Supplied entries:

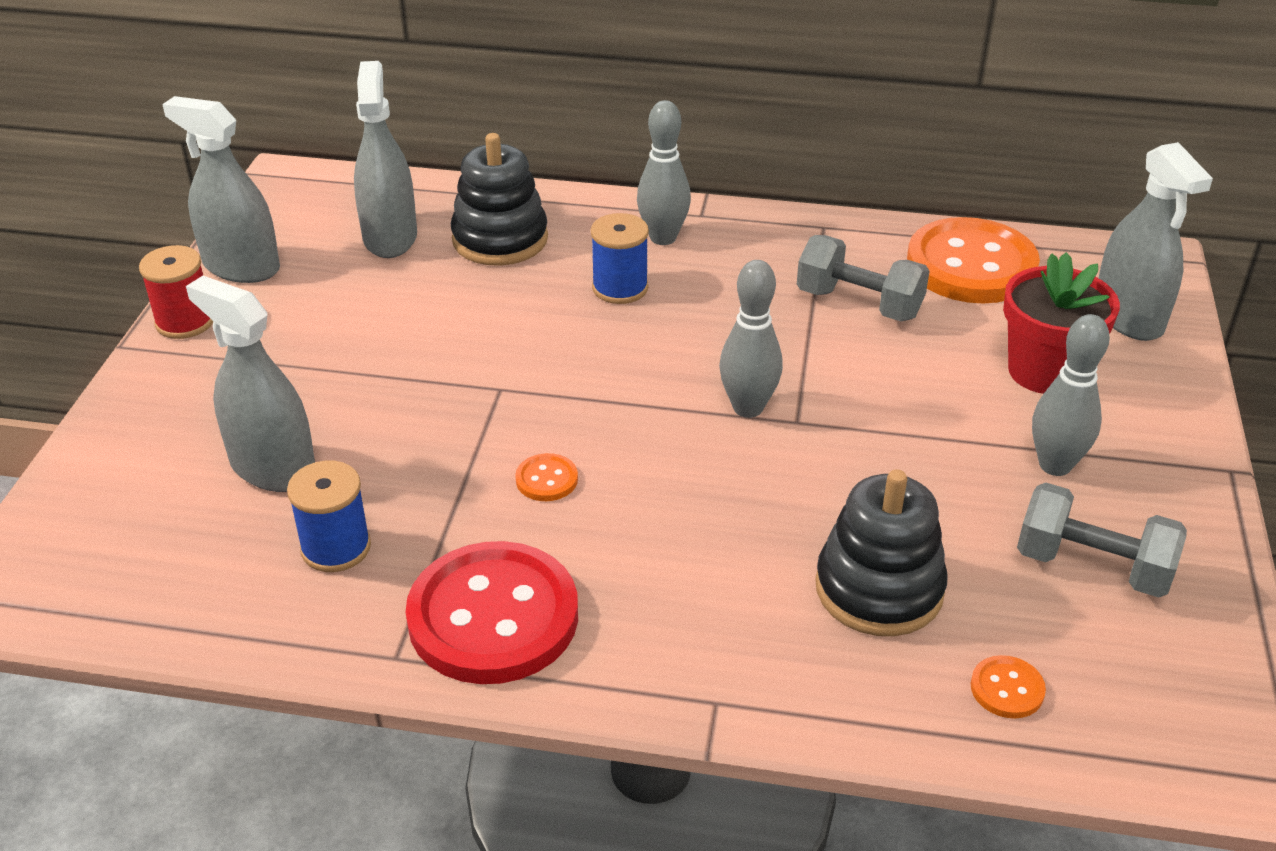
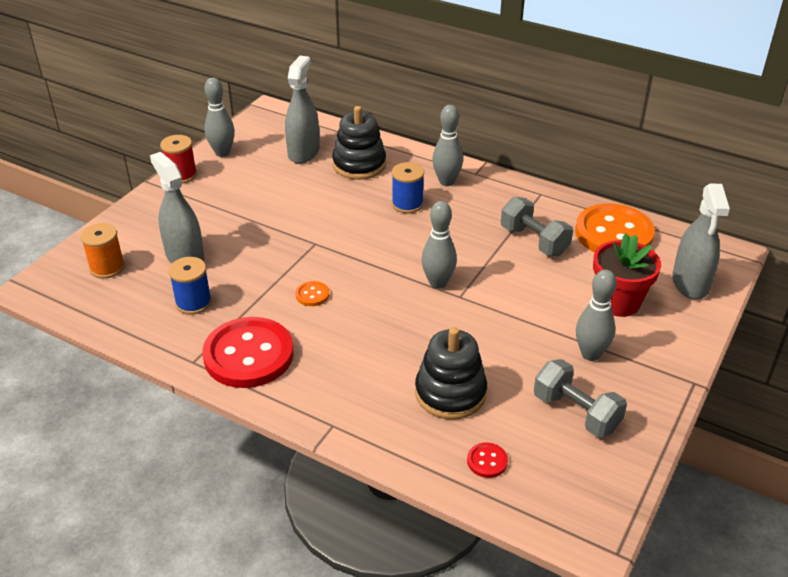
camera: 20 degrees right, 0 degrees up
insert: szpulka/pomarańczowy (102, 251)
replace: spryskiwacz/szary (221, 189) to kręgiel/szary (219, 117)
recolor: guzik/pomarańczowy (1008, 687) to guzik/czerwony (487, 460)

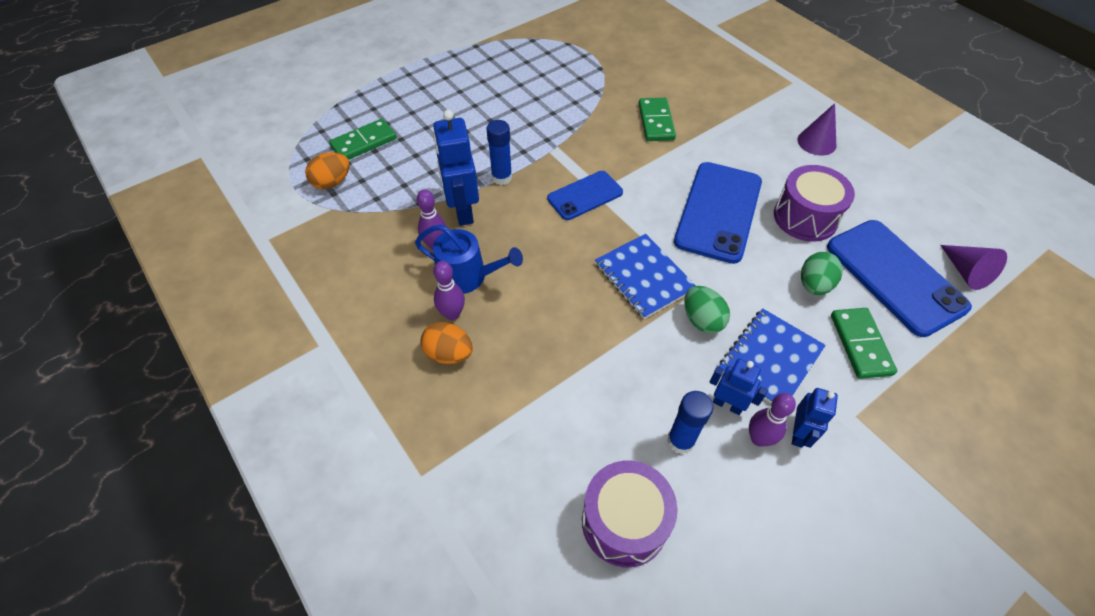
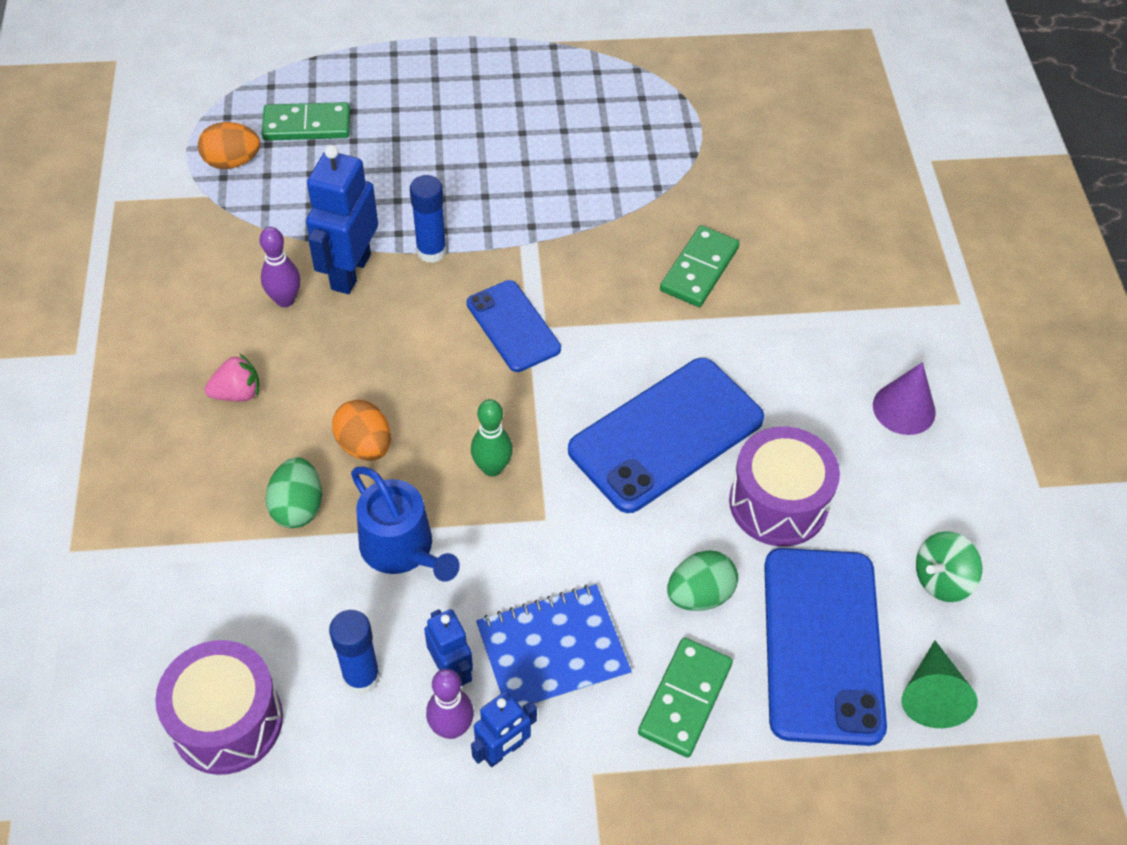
camera: 30 degrees right, 0 degrees up
insert: bączek/zielony (949, 566)
move: konewka/niebieski (469, 259) to (405, 524); jajko/pomarańczowy (446, 343) to (361, 430); jajko/zielony (707, 310) to (293, 492)
replace: kręgiel/fioletowy (449, 290) to truskawka/różowy (232, 377); zeszyt/niebieski (645, 276) to kręgiel/zielony (492, 438)
recolor: stożek/fioletowy (974, 267) to stożek/zielony (940, 684)
rotate: telefon/niebieski (585, 195) = (514, 326) 60 degrees clockwise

Work task:
Using the listing above, return word for word each line from the one that has "insert: szpulka/pomarańczowy (102, 251)" through the one that has "replace: spryskiwacz/szary (221, 189)", and no line outside that range.

Result of this task:
insert: szpulka/pomarańczowy (102, 251)
replace: spryskiwacz/szary (221, 189) to kręgiel/szary (219, 117)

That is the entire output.